## [WHAT TO DO]
Arrange the listing as a Markdown table with a Row column for each row number and an Entry column for the line, starting with the first line and going on through the line with "cyan arrow: moved 2 px right, 1 px down". Leave out any blank lines.

Portion of a data file
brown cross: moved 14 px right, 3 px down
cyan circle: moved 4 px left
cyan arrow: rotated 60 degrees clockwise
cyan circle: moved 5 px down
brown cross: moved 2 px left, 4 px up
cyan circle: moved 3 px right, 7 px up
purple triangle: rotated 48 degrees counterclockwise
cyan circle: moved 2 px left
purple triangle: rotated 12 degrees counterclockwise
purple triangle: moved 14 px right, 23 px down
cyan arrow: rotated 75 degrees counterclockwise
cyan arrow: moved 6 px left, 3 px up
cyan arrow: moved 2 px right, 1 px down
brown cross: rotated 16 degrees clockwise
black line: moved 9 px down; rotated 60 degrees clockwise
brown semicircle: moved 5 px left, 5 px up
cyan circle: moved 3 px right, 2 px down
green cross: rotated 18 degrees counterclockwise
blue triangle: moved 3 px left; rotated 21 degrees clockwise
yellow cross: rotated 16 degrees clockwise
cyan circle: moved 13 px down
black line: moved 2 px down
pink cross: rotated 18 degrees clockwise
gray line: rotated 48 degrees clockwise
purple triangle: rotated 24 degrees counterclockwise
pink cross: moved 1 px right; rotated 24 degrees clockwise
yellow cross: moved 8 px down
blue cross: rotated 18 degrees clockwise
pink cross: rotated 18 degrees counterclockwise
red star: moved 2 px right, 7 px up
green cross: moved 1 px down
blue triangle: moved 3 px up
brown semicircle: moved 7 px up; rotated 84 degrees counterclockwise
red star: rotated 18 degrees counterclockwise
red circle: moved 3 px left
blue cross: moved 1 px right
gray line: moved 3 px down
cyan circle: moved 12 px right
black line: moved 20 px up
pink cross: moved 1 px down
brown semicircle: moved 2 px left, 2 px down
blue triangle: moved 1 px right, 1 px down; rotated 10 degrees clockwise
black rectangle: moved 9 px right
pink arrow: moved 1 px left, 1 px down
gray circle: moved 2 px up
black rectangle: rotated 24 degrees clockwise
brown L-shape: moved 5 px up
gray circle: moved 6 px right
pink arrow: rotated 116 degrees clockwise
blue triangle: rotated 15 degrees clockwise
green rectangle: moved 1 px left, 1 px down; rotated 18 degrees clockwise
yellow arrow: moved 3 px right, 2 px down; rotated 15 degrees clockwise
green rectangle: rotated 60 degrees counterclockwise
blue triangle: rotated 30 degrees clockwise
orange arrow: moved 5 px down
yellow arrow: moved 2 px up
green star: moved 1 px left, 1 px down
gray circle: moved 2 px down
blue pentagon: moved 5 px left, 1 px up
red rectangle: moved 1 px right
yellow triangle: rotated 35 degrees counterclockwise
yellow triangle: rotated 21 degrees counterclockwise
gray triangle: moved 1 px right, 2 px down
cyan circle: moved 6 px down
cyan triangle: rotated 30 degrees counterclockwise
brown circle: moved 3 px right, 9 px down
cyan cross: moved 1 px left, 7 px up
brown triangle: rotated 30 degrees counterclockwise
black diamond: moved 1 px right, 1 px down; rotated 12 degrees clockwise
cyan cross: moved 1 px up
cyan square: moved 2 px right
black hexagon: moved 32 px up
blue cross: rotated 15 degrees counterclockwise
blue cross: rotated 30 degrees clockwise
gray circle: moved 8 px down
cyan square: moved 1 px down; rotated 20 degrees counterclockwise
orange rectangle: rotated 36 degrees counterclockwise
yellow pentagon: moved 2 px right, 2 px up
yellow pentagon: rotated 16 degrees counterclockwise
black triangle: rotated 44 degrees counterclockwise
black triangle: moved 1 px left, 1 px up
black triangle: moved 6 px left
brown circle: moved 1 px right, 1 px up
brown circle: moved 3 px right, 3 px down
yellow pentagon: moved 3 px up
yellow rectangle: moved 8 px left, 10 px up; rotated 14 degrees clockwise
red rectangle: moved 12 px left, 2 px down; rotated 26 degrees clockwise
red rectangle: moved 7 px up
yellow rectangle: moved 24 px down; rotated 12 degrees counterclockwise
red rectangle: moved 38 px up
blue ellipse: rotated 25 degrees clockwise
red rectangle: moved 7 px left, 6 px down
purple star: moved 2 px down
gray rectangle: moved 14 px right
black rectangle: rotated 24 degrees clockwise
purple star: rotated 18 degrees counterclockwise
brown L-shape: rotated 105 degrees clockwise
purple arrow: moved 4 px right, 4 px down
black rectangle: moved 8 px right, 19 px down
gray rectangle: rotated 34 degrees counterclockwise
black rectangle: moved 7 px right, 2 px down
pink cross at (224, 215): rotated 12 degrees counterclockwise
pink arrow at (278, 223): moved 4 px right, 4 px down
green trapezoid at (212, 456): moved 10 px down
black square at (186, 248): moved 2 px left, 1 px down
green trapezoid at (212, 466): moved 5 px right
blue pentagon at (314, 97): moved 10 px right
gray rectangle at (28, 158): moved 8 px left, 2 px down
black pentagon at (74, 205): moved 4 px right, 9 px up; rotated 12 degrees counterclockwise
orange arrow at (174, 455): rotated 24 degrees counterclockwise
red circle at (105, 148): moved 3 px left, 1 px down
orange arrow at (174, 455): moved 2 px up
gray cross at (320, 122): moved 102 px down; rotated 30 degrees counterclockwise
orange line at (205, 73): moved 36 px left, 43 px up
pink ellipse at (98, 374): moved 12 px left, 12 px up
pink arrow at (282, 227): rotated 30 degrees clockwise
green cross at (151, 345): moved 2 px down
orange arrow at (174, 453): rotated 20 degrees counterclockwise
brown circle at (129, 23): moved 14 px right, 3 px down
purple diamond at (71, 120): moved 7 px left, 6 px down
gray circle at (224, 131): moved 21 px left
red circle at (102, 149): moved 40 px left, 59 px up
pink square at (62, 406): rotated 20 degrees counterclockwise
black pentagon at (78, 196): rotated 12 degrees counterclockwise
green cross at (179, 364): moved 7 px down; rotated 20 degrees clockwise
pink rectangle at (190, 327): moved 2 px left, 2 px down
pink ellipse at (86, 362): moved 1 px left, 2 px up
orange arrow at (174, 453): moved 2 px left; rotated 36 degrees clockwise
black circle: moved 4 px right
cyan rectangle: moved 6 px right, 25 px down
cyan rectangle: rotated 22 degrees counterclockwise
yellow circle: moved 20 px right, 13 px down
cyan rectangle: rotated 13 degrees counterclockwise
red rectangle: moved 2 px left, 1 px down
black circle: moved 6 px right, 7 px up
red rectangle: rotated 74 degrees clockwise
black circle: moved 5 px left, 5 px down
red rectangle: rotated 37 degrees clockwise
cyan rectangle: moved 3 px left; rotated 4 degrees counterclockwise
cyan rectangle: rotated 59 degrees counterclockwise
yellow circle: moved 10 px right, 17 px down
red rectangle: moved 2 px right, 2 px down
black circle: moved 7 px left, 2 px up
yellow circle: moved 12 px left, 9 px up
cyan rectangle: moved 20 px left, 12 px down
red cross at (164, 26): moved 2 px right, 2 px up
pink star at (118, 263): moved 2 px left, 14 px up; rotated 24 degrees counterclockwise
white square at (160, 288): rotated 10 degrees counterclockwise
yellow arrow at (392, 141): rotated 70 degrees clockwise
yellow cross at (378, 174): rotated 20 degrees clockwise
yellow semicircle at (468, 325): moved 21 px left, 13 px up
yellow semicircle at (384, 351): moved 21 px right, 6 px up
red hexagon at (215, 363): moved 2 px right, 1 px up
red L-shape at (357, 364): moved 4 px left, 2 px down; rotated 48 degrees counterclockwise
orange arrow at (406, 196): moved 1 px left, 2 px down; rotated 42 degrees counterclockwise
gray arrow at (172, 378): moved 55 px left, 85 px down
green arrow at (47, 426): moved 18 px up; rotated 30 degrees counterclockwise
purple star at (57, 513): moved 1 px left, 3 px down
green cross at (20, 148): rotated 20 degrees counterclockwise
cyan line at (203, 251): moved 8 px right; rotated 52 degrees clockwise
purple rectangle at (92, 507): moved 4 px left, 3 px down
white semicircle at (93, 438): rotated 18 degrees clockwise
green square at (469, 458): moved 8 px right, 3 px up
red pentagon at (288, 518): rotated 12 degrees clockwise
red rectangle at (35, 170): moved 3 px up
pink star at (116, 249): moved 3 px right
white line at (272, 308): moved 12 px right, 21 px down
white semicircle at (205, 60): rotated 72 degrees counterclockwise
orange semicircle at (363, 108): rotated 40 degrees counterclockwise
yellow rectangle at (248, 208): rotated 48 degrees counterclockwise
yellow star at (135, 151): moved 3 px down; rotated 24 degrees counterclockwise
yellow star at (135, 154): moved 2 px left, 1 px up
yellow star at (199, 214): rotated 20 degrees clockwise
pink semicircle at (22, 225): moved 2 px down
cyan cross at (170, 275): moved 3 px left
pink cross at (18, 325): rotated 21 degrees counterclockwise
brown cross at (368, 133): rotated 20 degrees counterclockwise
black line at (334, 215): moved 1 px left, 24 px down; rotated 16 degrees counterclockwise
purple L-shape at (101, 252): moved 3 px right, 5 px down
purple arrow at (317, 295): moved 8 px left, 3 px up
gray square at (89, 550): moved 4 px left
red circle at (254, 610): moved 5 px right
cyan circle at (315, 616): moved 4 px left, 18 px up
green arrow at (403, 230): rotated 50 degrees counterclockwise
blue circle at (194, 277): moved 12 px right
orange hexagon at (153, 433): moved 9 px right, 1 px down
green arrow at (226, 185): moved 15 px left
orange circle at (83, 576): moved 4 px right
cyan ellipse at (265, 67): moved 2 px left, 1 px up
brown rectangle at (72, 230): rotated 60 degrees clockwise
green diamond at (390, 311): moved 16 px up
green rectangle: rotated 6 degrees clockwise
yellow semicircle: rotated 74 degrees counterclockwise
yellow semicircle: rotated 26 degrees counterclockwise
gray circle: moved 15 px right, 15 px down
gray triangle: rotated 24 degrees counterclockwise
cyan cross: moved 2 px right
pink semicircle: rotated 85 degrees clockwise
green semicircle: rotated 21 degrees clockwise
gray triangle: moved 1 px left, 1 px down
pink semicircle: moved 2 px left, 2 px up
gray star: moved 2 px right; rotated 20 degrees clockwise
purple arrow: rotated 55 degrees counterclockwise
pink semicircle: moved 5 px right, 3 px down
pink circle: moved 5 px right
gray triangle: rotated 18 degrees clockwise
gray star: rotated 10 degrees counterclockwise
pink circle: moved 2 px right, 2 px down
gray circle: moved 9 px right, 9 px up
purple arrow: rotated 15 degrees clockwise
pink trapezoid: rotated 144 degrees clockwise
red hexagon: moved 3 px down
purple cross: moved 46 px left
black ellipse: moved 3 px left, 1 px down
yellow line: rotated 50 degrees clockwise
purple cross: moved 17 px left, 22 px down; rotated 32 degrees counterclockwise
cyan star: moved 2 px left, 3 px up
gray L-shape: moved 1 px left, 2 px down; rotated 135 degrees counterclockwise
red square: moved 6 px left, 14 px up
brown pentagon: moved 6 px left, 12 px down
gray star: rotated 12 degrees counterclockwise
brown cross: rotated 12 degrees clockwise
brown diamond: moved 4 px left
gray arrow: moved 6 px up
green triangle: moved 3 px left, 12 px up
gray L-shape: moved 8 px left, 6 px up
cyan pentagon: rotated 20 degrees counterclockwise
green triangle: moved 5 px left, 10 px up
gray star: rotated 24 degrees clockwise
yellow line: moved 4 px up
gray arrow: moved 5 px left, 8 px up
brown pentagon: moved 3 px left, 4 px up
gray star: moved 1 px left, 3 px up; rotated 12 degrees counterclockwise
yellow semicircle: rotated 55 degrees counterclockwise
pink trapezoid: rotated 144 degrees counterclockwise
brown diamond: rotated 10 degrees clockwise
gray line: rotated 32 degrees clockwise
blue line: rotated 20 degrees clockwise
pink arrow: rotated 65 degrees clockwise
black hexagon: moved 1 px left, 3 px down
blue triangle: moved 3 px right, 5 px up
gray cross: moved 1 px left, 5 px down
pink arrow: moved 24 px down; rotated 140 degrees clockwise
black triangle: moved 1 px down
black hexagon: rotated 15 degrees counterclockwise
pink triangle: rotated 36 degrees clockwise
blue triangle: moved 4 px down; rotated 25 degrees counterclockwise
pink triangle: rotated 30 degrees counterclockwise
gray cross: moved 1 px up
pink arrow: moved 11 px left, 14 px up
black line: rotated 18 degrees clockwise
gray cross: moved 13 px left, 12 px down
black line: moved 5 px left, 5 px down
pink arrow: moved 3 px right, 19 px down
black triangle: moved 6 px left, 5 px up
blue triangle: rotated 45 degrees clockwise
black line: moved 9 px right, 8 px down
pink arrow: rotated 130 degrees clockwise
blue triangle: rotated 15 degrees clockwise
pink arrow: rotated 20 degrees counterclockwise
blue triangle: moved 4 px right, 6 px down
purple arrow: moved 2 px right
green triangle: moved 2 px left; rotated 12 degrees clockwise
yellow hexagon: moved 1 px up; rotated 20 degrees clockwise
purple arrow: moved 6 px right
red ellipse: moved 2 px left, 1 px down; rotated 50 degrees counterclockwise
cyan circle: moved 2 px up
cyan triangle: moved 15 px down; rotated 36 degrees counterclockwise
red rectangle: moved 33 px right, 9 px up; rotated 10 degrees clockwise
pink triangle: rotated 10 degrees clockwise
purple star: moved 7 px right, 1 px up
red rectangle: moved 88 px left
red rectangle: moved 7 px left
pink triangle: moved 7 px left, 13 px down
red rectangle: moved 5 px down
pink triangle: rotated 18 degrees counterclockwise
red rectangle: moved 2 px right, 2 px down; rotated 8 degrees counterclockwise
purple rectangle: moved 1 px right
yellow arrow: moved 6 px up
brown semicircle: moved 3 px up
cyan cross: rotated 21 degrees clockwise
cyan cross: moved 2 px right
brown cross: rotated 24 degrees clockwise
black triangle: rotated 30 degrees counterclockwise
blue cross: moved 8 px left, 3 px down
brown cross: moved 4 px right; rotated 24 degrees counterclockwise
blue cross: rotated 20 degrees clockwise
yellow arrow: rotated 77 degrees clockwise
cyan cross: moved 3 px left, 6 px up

## [COMPLETE RESPONSE]
| Row | Entry |
|---|---|
| 1 | brown cross: moved 14 px right, 3 px down |
| 2 | cyan circle: moved 4 px left |
| 3 | cyan arrow: rotated 60 degrees clockwise |
| 4 | cyan circle: moved 5 px down |
| 5 | brown cross: moved 2 px left, 4 px up |
| 6 | cyan circle: moved 3 px right, 7 px up |
| 7 | purple triangle: rotated 48 degrees counterclockwise |
| 8 | cyan circle: moved 2 px left |
| 9 | purple triangle: rotated 12 degrees counterclockwise |
| 10 | purple triangle: moved 14 px right, 23 px down |
| 11 | cyan arrow: rotated 75 degrees counterclockwise |
| 12 | cyan arrow: moved 6 px left, 3 px up |
| 13 | cyan arrow: moved 2 px right, 1 px down |